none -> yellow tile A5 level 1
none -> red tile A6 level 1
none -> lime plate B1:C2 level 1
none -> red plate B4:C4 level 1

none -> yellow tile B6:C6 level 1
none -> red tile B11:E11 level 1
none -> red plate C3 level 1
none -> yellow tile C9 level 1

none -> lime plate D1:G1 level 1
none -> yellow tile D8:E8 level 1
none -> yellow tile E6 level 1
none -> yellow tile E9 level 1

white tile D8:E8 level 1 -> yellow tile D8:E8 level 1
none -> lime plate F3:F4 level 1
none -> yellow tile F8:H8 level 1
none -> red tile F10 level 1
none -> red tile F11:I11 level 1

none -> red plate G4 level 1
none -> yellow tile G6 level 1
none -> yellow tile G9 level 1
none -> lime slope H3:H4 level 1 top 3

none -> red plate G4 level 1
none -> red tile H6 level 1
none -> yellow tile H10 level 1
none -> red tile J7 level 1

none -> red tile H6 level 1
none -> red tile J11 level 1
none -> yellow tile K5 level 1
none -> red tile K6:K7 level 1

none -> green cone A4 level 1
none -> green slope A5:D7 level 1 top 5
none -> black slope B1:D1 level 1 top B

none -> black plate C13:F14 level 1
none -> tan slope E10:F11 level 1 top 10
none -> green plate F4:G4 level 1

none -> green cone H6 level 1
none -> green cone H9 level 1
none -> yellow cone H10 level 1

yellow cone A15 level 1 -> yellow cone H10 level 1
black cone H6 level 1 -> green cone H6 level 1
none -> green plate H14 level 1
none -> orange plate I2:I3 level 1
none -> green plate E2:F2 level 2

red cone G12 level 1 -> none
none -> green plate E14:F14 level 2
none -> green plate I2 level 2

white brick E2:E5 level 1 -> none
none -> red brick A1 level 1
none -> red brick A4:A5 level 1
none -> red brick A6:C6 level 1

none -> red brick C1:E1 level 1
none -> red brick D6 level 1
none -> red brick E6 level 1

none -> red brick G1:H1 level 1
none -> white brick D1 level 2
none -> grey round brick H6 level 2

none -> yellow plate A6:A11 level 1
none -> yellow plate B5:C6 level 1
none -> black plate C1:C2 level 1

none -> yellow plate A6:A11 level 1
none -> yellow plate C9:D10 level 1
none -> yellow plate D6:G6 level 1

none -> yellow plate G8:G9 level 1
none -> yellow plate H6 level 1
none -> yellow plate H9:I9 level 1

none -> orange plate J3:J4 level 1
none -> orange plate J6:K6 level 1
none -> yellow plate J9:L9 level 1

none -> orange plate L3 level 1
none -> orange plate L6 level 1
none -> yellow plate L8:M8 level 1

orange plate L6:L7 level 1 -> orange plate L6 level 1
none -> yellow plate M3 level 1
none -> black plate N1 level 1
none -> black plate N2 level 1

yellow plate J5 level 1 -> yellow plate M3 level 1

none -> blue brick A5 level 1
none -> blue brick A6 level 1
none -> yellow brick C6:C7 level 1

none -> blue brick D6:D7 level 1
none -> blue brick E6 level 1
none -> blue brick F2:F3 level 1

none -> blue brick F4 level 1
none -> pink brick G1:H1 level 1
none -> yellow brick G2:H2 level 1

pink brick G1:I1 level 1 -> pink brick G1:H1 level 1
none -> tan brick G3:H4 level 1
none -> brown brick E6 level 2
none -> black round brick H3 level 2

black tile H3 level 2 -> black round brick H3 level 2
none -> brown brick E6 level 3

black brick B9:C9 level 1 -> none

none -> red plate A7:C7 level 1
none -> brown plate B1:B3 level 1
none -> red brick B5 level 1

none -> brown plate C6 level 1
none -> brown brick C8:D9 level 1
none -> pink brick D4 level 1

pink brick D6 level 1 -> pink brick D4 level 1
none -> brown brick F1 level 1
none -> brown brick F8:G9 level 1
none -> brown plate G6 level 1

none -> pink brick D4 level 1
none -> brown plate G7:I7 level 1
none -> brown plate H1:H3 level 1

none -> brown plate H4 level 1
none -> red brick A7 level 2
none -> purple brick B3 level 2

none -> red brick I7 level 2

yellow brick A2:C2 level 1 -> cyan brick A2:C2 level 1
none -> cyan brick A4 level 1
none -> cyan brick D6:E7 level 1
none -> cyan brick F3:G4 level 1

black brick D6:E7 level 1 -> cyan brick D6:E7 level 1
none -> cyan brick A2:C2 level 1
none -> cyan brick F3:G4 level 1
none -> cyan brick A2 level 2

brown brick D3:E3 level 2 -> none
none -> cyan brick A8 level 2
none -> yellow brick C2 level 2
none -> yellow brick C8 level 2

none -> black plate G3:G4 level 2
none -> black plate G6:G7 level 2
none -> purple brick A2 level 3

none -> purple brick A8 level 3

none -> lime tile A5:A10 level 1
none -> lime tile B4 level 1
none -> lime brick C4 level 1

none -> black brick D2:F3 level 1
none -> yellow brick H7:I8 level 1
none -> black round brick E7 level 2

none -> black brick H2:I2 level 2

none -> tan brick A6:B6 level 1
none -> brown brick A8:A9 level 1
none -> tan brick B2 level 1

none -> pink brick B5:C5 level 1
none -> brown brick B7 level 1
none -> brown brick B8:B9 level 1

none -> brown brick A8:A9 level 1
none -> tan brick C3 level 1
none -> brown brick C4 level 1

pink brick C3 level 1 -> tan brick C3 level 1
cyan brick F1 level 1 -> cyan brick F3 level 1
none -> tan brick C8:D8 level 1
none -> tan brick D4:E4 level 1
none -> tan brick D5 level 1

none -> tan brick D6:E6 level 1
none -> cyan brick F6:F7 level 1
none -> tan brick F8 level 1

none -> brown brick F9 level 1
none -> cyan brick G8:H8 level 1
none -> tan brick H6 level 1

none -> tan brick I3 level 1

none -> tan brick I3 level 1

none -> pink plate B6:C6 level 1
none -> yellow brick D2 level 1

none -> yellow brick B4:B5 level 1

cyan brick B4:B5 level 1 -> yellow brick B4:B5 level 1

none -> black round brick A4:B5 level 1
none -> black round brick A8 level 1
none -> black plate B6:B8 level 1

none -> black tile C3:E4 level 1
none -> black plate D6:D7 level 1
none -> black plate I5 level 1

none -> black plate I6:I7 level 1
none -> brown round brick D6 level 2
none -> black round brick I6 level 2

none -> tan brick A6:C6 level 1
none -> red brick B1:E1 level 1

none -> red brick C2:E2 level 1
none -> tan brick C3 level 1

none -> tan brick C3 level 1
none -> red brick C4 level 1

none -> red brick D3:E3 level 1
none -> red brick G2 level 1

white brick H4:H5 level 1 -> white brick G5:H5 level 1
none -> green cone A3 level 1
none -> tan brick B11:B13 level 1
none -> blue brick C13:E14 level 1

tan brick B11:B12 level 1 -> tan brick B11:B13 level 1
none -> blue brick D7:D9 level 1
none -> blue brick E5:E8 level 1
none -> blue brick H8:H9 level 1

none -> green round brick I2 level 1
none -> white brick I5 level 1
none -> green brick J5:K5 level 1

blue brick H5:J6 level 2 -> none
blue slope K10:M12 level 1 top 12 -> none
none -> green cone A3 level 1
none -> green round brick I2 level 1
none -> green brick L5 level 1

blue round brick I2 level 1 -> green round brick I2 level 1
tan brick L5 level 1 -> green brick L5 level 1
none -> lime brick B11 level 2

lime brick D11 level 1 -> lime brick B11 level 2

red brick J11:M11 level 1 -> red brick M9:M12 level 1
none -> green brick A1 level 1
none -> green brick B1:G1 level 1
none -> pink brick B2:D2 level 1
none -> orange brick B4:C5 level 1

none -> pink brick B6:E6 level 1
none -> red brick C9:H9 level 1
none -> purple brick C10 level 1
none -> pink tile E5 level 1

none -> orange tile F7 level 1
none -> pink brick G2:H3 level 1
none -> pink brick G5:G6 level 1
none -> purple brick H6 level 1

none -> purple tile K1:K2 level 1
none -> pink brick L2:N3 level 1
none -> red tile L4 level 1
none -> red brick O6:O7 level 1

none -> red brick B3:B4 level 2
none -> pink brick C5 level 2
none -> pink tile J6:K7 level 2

==========

_Work item_
Copy out the lines above exactly, beginning at the one that contains "none -> yellow brick C8 level 2" and ending at the one that contains "none -> tan brick D5 level 1".

_Solution for this task_
none -> yellow brick C8 level 2

none -> black plate G3:G4 level 2
none -> black plate G6:G7 level 2
none -> purple brick A2 level 3

none -> purple brick A8 level 3

none -> lime tile A5:A10 level 1
none -> lime tile B4 level 1
none -> lime brick C4 level 1

none -> black brick D2:F3 level 1
none -> yellow brick H7:I8 level 1
none -> black round brick E7 level 2

none -> black brick H2:I2 level 2

none -> tan brick A6:B6 level 1
none -> brown brick A8:A9 level 1
none -> tan brick B2 level 1

none -> pink brick B5:C5 level 1
none -> brown brick B7 level 1
none -> brown brick B8:B9 level 1

none -> brown brick A8:A9 level 1
none -> tan brick C3 level 1
none -> brown brick C4 level 1

pink brick C3 level 1 -> tan brick C3 level 1
cyan brick F1 level 1 -> cyan brick F3 level 1
none -> tan brick C8:D8 level 1
none -> tan brick D4:E4 level 1
none -> tan brick D5 level 1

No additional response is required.